[Stored data entries]
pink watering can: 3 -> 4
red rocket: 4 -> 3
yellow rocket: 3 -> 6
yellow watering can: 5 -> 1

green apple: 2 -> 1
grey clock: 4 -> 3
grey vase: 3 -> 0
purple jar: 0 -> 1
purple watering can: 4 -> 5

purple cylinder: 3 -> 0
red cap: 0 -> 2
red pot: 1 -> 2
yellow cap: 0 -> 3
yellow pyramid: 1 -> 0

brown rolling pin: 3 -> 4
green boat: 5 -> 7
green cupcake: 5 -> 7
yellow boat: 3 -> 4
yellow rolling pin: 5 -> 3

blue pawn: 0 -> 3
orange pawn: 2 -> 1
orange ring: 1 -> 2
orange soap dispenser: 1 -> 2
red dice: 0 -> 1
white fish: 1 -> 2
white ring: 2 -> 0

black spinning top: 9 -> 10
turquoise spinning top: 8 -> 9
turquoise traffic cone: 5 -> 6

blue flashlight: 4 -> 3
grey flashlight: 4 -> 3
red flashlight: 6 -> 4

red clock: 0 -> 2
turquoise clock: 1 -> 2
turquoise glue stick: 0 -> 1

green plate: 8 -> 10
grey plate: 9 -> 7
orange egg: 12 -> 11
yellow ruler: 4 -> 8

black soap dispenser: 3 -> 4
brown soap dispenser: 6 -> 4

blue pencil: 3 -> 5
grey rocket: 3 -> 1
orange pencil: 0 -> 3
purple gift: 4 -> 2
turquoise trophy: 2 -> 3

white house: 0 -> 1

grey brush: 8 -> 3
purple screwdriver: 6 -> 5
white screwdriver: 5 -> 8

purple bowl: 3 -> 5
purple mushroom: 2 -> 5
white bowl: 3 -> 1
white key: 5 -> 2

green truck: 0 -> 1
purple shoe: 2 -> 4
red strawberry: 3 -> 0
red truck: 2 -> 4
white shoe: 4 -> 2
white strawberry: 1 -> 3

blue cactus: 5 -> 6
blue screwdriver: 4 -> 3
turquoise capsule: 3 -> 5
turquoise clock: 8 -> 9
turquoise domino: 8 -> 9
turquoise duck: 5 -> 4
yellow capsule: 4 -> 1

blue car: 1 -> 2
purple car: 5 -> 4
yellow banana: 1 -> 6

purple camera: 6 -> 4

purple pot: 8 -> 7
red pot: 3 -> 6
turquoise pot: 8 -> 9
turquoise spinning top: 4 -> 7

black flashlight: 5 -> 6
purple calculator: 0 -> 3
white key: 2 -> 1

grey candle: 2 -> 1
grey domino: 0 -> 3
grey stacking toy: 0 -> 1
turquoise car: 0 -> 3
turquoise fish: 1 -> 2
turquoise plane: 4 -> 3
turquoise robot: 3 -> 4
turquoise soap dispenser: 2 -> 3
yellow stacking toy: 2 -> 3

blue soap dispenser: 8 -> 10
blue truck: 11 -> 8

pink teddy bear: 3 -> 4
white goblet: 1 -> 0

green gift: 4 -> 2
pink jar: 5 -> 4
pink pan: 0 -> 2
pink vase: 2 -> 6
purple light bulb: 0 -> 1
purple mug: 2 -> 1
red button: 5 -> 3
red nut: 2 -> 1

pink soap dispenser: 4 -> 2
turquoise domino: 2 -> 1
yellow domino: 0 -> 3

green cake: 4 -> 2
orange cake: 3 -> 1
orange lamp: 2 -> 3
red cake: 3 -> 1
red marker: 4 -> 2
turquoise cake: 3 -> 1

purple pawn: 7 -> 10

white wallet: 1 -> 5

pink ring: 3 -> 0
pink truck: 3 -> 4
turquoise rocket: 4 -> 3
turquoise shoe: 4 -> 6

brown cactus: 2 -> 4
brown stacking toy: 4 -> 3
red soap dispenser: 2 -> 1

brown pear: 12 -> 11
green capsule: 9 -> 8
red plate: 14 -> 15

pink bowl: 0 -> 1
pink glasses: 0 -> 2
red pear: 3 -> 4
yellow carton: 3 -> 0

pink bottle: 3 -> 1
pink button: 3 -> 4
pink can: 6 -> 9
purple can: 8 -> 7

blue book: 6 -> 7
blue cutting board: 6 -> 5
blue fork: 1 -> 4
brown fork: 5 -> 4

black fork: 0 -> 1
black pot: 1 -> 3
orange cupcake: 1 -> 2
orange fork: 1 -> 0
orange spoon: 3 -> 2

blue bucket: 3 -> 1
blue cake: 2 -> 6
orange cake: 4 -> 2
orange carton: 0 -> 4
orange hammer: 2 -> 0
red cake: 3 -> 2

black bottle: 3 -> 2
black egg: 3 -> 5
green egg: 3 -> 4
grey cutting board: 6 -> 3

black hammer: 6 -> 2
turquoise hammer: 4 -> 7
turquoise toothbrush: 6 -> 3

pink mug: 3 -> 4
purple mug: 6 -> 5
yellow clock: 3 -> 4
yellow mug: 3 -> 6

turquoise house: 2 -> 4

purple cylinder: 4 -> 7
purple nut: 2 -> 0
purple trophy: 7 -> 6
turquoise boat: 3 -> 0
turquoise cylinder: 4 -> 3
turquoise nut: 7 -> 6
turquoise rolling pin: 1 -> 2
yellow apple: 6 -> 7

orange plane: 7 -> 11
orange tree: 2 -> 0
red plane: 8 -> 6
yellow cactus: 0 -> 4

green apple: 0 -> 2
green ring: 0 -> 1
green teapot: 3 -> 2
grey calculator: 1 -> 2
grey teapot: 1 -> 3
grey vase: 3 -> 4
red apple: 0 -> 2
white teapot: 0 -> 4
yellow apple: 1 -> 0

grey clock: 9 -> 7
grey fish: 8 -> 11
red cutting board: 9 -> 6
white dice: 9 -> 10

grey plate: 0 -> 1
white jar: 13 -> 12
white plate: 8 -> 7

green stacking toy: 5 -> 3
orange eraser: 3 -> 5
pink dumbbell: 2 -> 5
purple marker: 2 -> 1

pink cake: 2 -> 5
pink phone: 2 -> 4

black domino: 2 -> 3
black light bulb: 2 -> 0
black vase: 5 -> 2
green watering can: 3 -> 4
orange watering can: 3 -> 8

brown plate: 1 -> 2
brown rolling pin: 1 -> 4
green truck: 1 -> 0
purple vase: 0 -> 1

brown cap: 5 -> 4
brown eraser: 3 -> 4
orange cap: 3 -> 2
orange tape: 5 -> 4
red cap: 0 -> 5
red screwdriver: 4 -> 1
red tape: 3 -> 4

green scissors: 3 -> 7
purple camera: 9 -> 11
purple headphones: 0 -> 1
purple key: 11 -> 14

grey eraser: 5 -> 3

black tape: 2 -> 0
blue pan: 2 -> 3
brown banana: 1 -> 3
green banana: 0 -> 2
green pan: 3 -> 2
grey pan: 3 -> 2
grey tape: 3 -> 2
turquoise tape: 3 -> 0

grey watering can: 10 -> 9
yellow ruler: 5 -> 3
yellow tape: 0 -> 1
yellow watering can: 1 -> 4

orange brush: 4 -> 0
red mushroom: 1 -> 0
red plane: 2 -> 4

Requirement ▸ Transcribe every line above, character for character.

Written response ▸
pink watering can: 3 -> 4
red rocket: 4 -> 3
yellow rocket: 3 -> 6
yellow watering can: 5 -> 1

green apple: 2 -> 1
grey clock: 4 -> 3
grey vase: 3 -> 0
purple jar: 0 -> 1
purple watering can: 4 -> 5

purple cylinder: 3 -> 0
red cap: 0 -> 2
red pot: 1 -> 2
yellow cap: 0 -> 3
yellow pyramid: 1 -> 0

brown rolling pin: 3 -> 4
green boat: 5 -> 7
green cupcake: 5 -> 7
yellow boat: 3 -> 4
yellow rolling pin: 5 -> 3

blue pawn: 0 -> 3
orange pawn: 2 -> 1
orange ring: 1 -> 2
orange soap dispenser: 1 -> 2
red dice: 0 -> 1
white fish: 1 -> 2
white ring: 2 -> 0

black spinning top: 9 -> 10
turquoise spinning top: 8 -> 9
turquoise traffic cone: 5 -> 6

blue flashlight: 4 -> 3
grey flashlight: 4 -> 3
red flashlight: 6 -> 4

red clock: 0 -> 2
turquoise clock: 1 -> 2
turquoise glue stick: 0 -> 1

green plate: 8 -> 10
grey plate: 9 -> 7
orange egg: 12 -> 11
yellow ruler: 4 -> 8

black soap dispenser: 3 -> 4
brown soap dispenser: 6 -> 4

blue pencil: 3 -> 5
grey rocket: 3 -> 1
orange pencil: 0 -> 3
purple gift: 4 -> 2
turquoise trophy: 2 -> 3

white house: 0 -> 1

grey brush: 8 -> 3
purple screwdriver: 6 -> 5
white screwdriver: 5 -> 8

purple bowl: 3 -> 5
purple mushroom: 2 -> 5
white bowl: 3 -> 1
white key: 5 -> 2

green truck: 0 -> 1
purple shoe: 2 -> 4
red strawberry: 3 -> 0
red truck: 2 -> 4
white shoe: 4 -> 2
white strawberry: 1 -> 3

blue cactus: 5 -> 6
blue screwdriver: 4 -> 3
turquoise capsule: 3 -> 5
turquoise clock: 8 -> 9
turquoise domino: 8 -> 9
turquoise duck: 5 -> 4
yellow capsule: 4 -> 1

blue car: 1 -> 2
purple car: 5 -> 4
yellow banana: 1 -> 6

purple camera: 6 -> 4

purple pot: 8 -> 7
red pot: 3 -> 6
turquoise pot: 8 -> 9
turquoise spinning top: 4 -> 7

black flashlight: 5 -> 6
purple calculator: 0 -> 3
white key: 2 -> 1

grey candle: 2 -> 1
grey domino: 0 -> 3
grey stacking toy: 0 -> 1
turquoise car: 0 -> 3
turquoise fish: 1 -> 2
turquoise plane: 4 -> 3
turquoise robot: 3 -> 4
turquoise soap dispenser: 2 -> 3
yellow stacking toy: 2 -> 3

blue soap dispenser: 8 -> 10
blue truck: 11 -> 8

pink teddy bear: 3 -> 4
white goblet: 1 -> 0

green gift: 4 -> 2
pink jar: 5 -> 4
pink pan: 0 -> 2
pink vase: 2 -> 6
purple light bulb: 0 -> 1
purple mug: 2 -> 1
red button: 5 -> 3
red nut: 2 -> 1

pink soap dispenser: 4 -> 2
turquoise domino: 2 -> 1
yellow domino: 0 -> 3

green cake: 4 -> 2
orange cake: 3 -> 1
orange lamp: 2 -> 3
red cake: 3 -> 1
red marker: 4 -> 2
turquoise cake: 3 -> 1

purple pawn: 7 -> 10

white wallet: 1 -> 5

pink ring: 3 -> 0
pink truck: 3 -> 4
turquoise rocket: 4 -> 3
turquoise shoe: 4 -> 6

brown cactus: 2 -> 4
brown stacking toy: 4 -> 3
red soap dispenser: 2 -> 1

brown pear: 12 -> 11
green capsule: 9 -> 8
red plate: 14 -> 15

pink bowl: 0 -> 1
pink glasses: 0 -> 2
red pear: 3 -> 4
yellow carton: 3 -> 0

pink bottle: 3 -> 1
pink button: 3 -> 4
pink can: 6 -> 9
purple can: 8 -> 7

blue book: 6 -> 7
blue cutting board: 6 -> 5
blue fork: 1 -> 4
brown fork: 5 -> 4

black fork: 0 -> 1
black pot: 1 -> 3
orange cupcake: 1 -> 2
orange fork: 1 -> 0
orange spoon: 3 -> 2

blue bucket: 3 -> 1
blue cake: 2 -> 6
orange cake: 4 -> 2
orange carton: 0 -> 4
orange hammer: 2 -> 0
red cake: 3 -> 2

black bottle: 3 -> 2
black egg: 3 -> 5
green egg: 3 -> 4
grey cutting board: 6 -> 3

black hammer: 6 -> 2
turquoise hammer: 4 -> 7
turquoise toothbrush: 6 -> 3

pink mug: 3 -> 4
purple mug: 6 -> 5
yellow clock: 3 -> 4
yellow mug: 3 -> 6

turquoise house: 2 -> 4

purple cylinder: 4 -> 7
purple nut: 2 -> 0
purple trophy: 7 -> 6
turquoise boat: 3 -> 0
turquoise cylinder: 4 -> 3
turquoise nut: 7 -> 6
turquoise rolling pin: 1 -> 2
yellow apple: 6 -> 7

orange plane: 7 -> 11
orange tree: 2 -> 0
red plane: 8 -> 6
yellow cactus: 0 -> 4

green apple: 0 -> 2
green ring: 0 -> 1
green teapot: 3 -> 2
grey calculator: 1 -> 2
grey teapot: 1 -> 3
grey vase: 3 -> 4
red apple: 0 -> 2
white teapot: 0 -> 4
yellow apple: 1 -> 0

grey clock: 9 -> 7
grey fish: 8 -> 11
red cutting board: 9 -> 6
white dice: 9 -> 10

grey plate: 0 -> 1
white jar: 13 -> 12
white plate: 8 -> 7

green stacking toy: 5 -> 3
orange eraser: 3 -> 5
pink dumbbell: 2 -> 5
purple marker: 2 -> 1

pink cake: 2 -> 5
pink phone: 2 -> 4

black domino: 2 -> 3
black light bulb: 2 -> 0
black vase: 5 -> 2
green watering can: 3 -> 4
orange watering can: 3 -> 8

brown plate: 1 -> 2
brown rolling pin: 1 -> 4
green truck: 1 -> 0
purple vase: 0 -> 1

brown cap: 5 -> 4
brown eraser: 3 -> 4
orange cap: 3 -> 2
orange tape: 5 -> 4
red cap: 0 -> 5
red screwdriver: 4 -> 1
red tape: 3 -> 4

green scissors: 3 -> 7
purple camera: 9 -> 11
purple headphones: 0 -> 1
purple key: 11 -> 14

grey eraser: 5 -> 3

black tape: 2 -> 0
blue pan: 2 -> 3
brown banana: 1 -> 3
green banana: 0 -> 2
green pan: 3 -> 2
grey pan: 3 -> 2
grey tape: 3 -> 2
turquoise tape: 3 -> 0

grey watering can: 10 -> 9
yellow ruler: 5 -> 3
yellow tape: 0 -> 1
yellow watering can: 1 -> 4

orange brush: 4 -> 0
red mushroom: 1 -> 0
red plane: 2 -> 4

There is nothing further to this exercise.